Your objective »
Would you please copy only the lines from the line that contains "BT2 pin RXD: D13 -> D11" to the end of the data below, exactly, leaving every picture out?

[Revision comparison data]
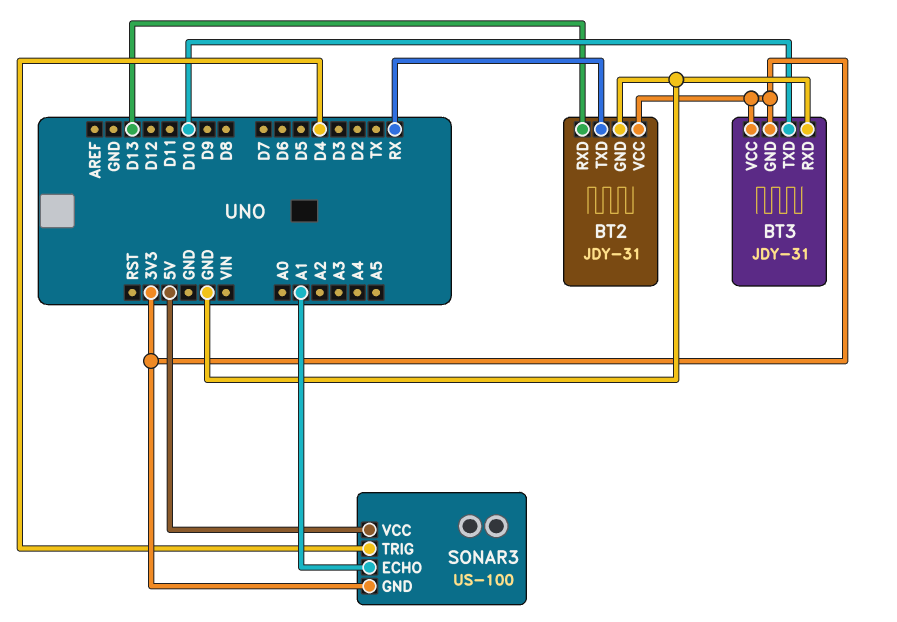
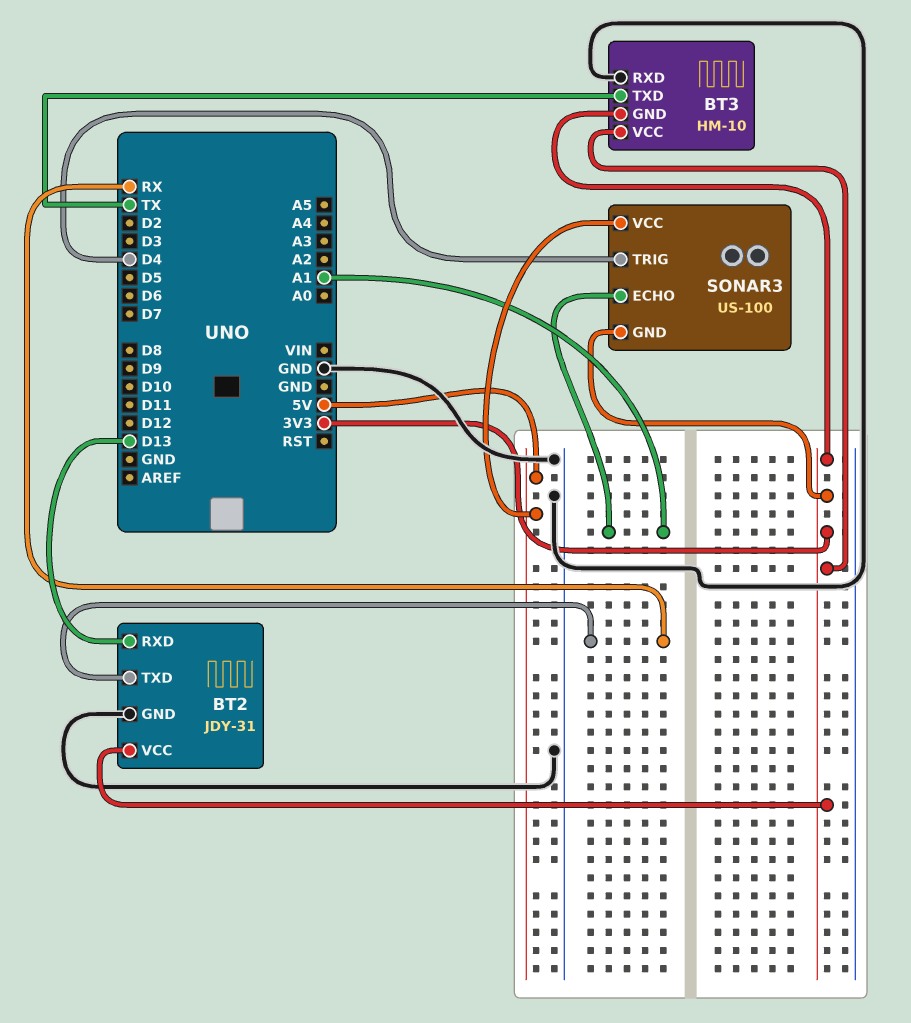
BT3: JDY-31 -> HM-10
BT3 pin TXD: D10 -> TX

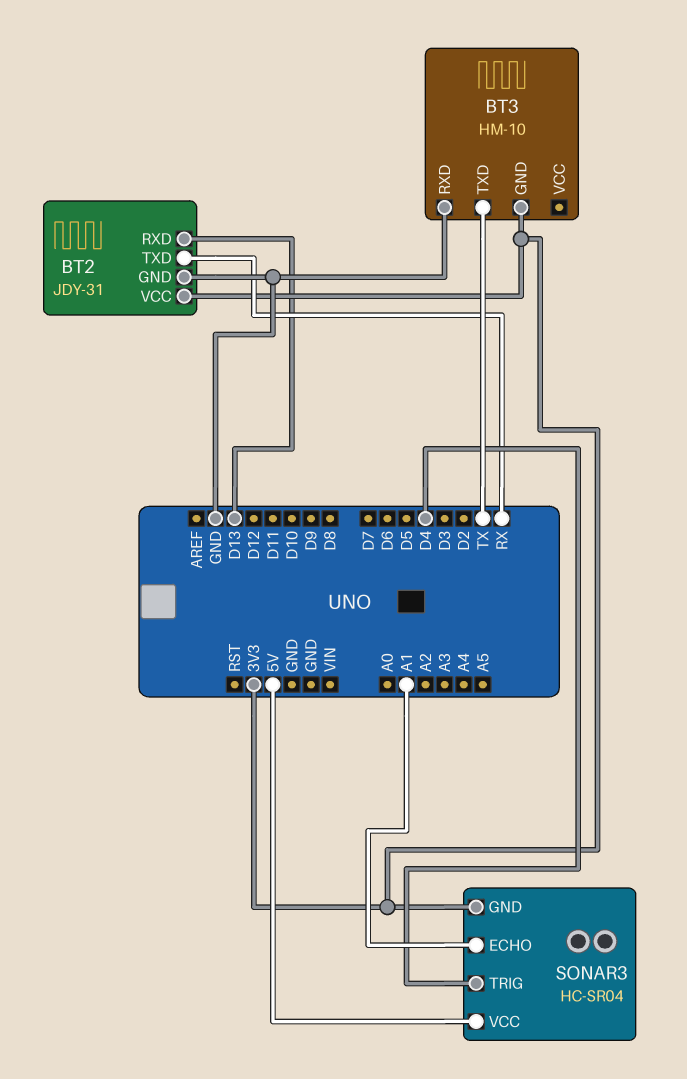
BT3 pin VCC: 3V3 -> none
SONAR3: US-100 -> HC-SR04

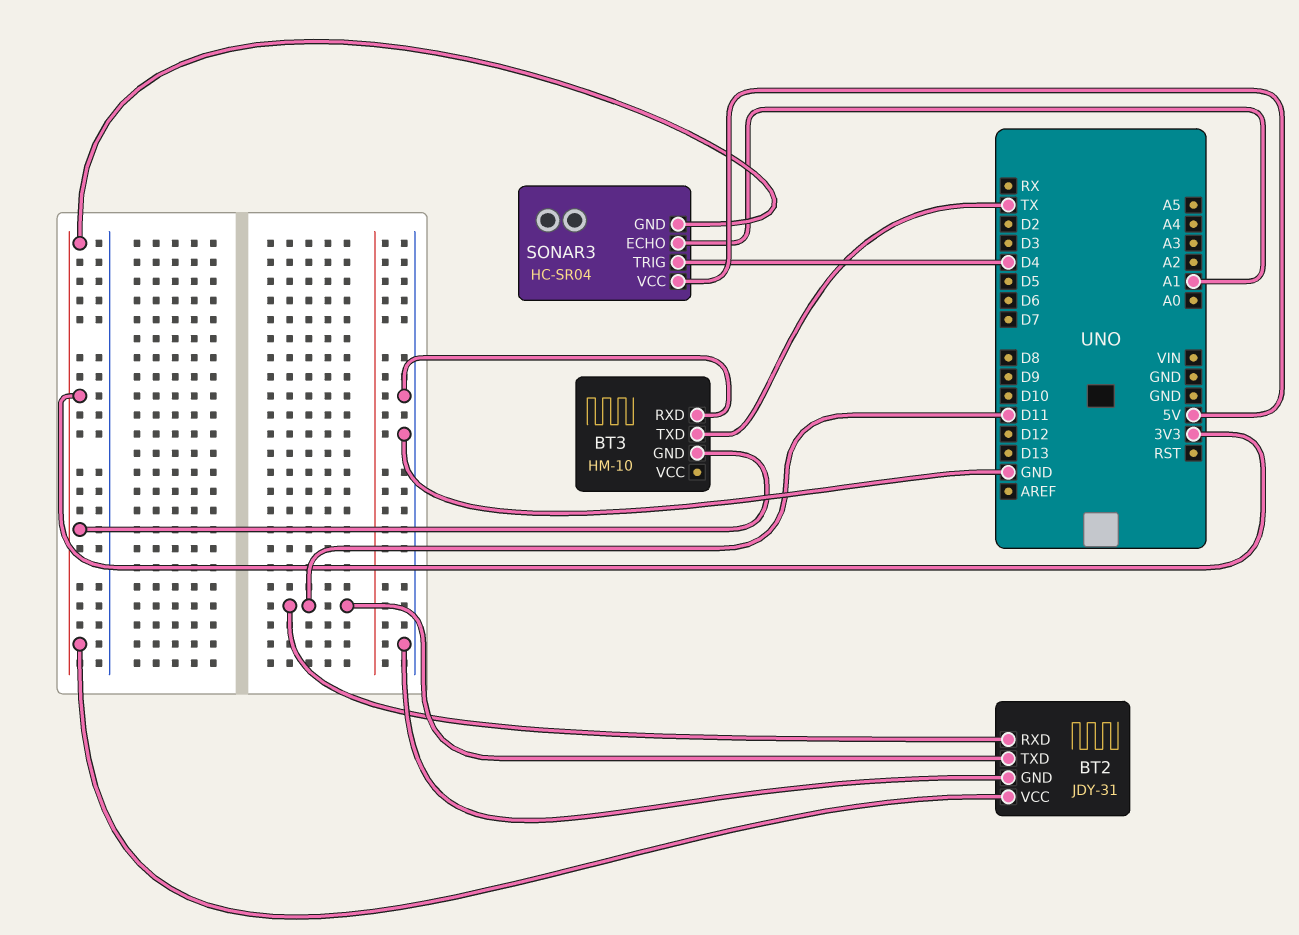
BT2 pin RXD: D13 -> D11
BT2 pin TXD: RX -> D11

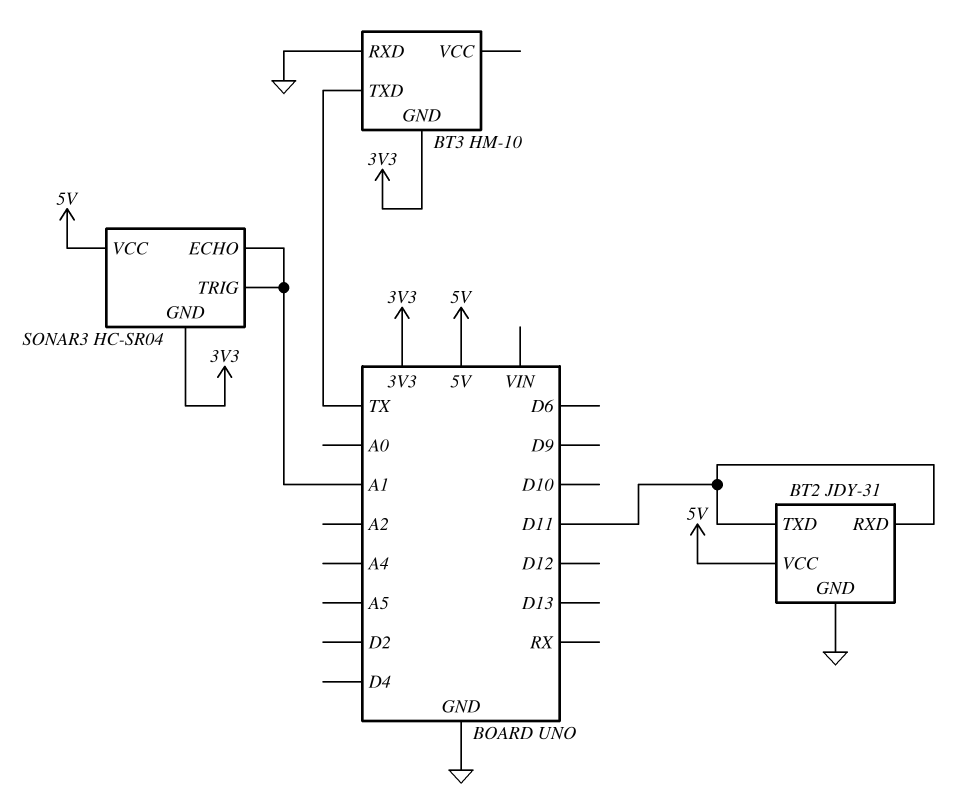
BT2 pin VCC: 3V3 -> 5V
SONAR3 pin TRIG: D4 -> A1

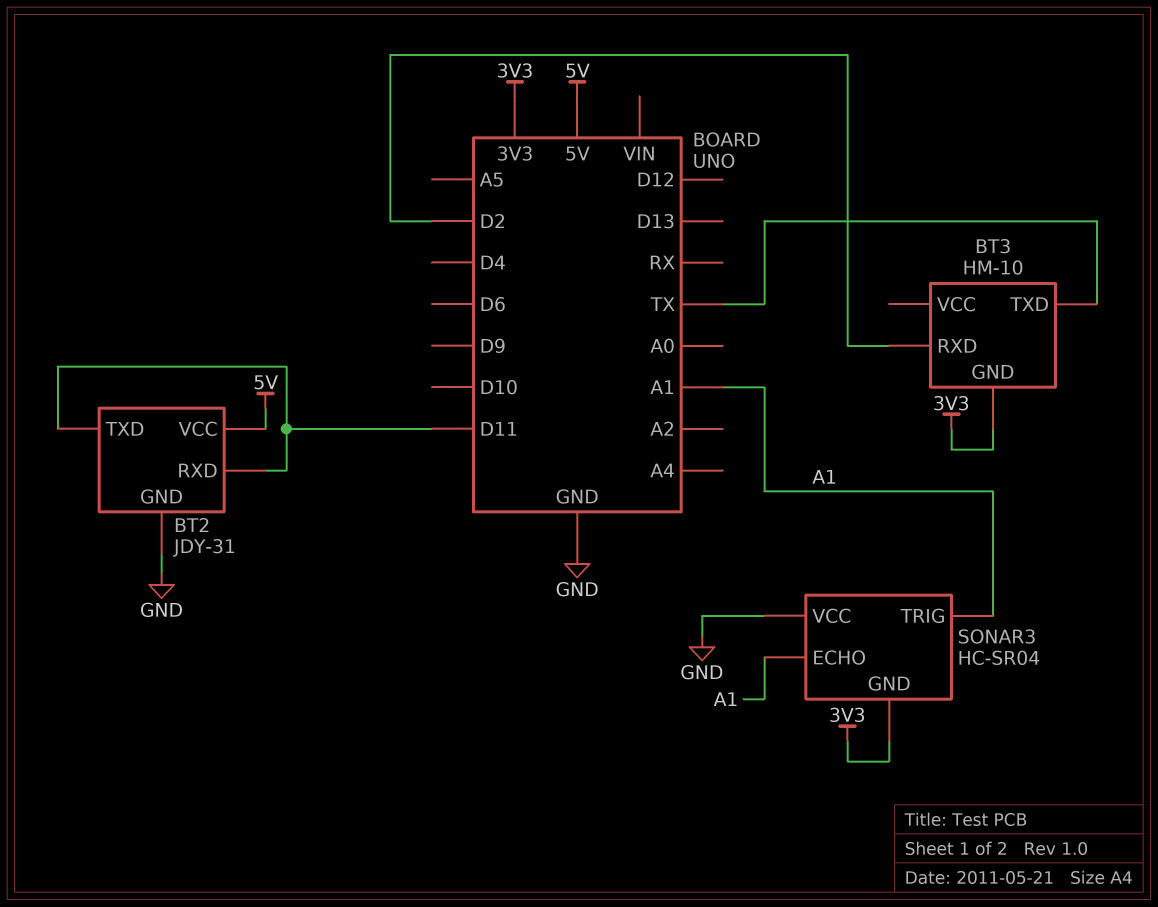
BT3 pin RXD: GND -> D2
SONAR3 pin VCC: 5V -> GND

Answer to the exercise »
BT2 pin RXD: D13 -> D11
BT2 pin TXD: RX -> D11

BT2 pin VCC: 3V3 -> 5V
SONAR3 pin TRIG: D4 -> A1

BT3 pin RXD: GND -> D2
SONAR3 pin VCC: 5V -> GND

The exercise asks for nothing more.